------ Listed entries ------

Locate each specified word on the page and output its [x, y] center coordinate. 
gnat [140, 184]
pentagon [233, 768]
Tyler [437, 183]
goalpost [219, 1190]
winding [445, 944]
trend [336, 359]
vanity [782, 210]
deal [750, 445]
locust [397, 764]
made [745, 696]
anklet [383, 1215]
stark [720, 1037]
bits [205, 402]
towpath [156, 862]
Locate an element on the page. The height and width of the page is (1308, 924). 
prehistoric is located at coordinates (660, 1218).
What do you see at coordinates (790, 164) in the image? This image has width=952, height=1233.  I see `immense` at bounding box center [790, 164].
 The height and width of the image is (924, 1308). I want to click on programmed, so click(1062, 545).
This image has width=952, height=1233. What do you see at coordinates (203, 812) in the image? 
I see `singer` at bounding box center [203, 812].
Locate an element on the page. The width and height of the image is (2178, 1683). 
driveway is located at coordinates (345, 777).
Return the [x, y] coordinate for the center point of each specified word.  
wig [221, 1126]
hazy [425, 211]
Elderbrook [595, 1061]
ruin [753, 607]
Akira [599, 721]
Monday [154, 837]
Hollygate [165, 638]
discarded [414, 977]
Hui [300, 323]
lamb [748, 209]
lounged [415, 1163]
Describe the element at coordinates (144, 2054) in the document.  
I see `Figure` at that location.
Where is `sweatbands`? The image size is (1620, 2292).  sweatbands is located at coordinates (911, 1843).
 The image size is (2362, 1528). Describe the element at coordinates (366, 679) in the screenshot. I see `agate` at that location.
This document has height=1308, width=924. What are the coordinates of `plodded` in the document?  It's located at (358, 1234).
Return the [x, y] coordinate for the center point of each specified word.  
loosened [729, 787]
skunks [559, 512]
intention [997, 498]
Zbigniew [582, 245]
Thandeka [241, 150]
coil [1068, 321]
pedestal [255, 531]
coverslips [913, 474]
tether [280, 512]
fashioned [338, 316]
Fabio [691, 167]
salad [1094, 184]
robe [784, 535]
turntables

------

#### What is being asked
Rewrite all the records above as a numbered list, one line per item, leaving out any blank lines.

#### Result of this exercise
1. Locate each specified word on the page and output its [x, y] center coordinate. 
2. gnat [140, 184]
3. pentagon [233, 768]
4. Tyler [437, 183]
5. goalpost [219, 1190]
6. winding [445, 944]
7. trend [336, 359]
8. vanity [782, 210]
9. deal [750, 445]
10. locust [397, 764]
11. made [745, 696]
12. anklet [383, 1215]
13. stark [720, 1037]
14. bits [205, 402]
15. towpath [156, 862]
16. Locate an element on the page. The height and width of the page is (1308, 924). 
17. prehistoric is located at coordinates (660, 1218).
18. What do you see at coordinates (790, 164) in the image? This image has width=952, height=1233.  I see `immense` at bounding box center [790, 164].
19.  The height and width of the image is (924, 1308). I want to click on programmed, so click(1062, 545).
20. This image has width=952, height=1233. What do you see at coordinates (203, 812) in the image? 
21. I see `singer` at bounding box center [203, 812].
22. Locate an element on the page. The width and height of the image is (2178, 1683). 
23. driveway is located at coordinates (345, 777).
24. Return the [x, y] coordinate for the center point of each specified word.  
25. wig [221, 1126]
26. hazy [425, 211]
27. Elderbrook [595, 1061]
28. ruin [753, 607]
29. Akira [599, 721]
30. Monday [154, 837]
31. Hollygate [165, 638]
32. discarded [414, 977]
33. Hui [300, 323]
34. lamb [748, 209]
35. lounged [415, 1163]
36. Describe the element at coordinates (144, 2054) in the document.  
37. I see `Figure` at that location.
38. Where is `sweatbands`? The image size is (1620, 2292).  sweatbands is located at coordinates (911, 1843).
39.  The image size is (2362, 1528). Describe the element at coordinates (366, 679) in the screenshot. I see `agate` at that location.
40. This document has height=1308, width=924. What are the coordinates of `plodded` in the document?  It's located at (358, 1234).
41. Return the [x, y] coordinate for the center point of each specified word.  
42. loosened [729, 787]
43. skunks [559, 512]
44. intention [997, 498]
45. Zbigniew [582, 245]
46. Thandeka [241, 150]
47. coil [1068, 321]
48. pedestal [255, 531]
49. coverslips [913, 474]
50. tether [280, 512]
51. fashioned [338, 316]
52. Fabio [691, 167]
53. salad [1094, 184]
54. robe [784, 535]
55. turntables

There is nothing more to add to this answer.